**What you have to do**
Render the items below, from the line containing "Ivybourne (185, 795)" up to and including the line containing "What do you see at coordinates (334, 567)", as a Markdown table with the columns Row and Text. Number each row, put each line in Text, and leave out blank lines.

**Records supplied**
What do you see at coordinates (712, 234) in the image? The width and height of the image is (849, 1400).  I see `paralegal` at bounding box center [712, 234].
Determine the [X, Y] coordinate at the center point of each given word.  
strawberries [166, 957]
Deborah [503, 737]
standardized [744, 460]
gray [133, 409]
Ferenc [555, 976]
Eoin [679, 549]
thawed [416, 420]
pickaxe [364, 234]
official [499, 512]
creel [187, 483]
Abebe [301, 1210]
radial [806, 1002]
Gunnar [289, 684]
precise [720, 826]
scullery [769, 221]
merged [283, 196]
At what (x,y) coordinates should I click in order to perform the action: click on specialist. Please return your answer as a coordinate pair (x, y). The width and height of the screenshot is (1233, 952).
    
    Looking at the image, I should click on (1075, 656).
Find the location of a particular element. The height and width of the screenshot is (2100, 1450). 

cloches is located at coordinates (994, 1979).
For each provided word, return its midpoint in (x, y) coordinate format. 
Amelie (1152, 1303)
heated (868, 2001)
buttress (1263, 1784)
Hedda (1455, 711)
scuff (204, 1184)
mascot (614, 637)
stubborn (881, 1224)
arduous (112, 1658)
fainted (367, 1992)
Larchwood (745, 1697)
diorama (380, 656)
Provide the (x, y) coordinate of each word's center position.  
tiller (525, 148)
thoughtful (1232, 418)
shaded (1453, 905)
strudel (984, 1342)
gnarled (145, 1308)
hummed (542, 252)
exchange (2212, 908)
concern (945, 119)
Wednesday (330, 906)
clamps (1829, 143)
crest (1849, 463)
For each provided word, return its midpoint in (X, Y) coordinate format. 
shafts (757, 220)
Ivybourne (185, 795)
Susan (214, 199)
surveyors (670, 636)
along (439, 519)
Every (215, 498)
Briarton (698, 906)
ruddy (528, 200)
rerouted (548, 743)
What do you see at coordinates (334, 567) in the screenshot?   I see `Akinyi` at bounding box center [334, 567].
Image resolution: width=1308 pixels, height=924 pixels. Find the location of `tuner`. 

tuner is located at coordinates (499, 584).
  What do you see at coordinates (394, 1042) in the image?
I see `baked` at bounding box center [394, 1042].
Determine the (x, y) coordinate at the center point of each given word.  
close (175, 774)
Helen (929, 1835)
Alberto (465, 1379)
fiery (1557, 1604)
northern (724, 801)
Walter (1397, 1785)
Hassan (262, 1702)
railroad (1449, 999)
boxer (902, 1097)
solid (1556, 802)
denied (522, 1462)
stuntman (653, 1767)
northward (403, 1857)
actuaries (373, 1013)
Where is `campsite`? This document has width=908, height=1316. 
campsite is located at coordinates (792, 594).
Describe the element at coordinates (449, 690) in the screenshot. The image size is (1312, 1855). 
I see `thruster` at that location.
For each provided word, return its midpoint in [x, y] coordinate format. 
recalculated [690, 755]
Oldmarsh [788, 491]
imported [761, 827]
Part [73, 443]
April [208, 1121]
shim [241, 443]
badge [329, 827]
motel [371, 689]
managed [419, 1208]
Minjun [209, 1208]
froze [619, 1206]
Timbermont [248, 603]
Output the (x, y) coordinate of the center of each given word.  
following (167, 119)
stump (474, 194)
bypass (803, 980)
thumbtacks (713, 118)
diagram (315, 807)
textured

**Solution to this task**
| Row | Text |
|---|---|
| 1 | Ivybourne (185, 795) |
| 2 | Susan (214, 199) |
| 3 | surveyors (670, 636) |
| 4 | along (439, 519) |
| 5 | Every (215, 498) |
| 6 | Briarton (698, 906) |
| 7 | ruddy (528, 200) |
| 8 | rerouted (548, 743) |
| 9 | What do you see at coordinates (334, 567) in the screenshot?   I see `Akinyi` at bounding box center [334, 567]. |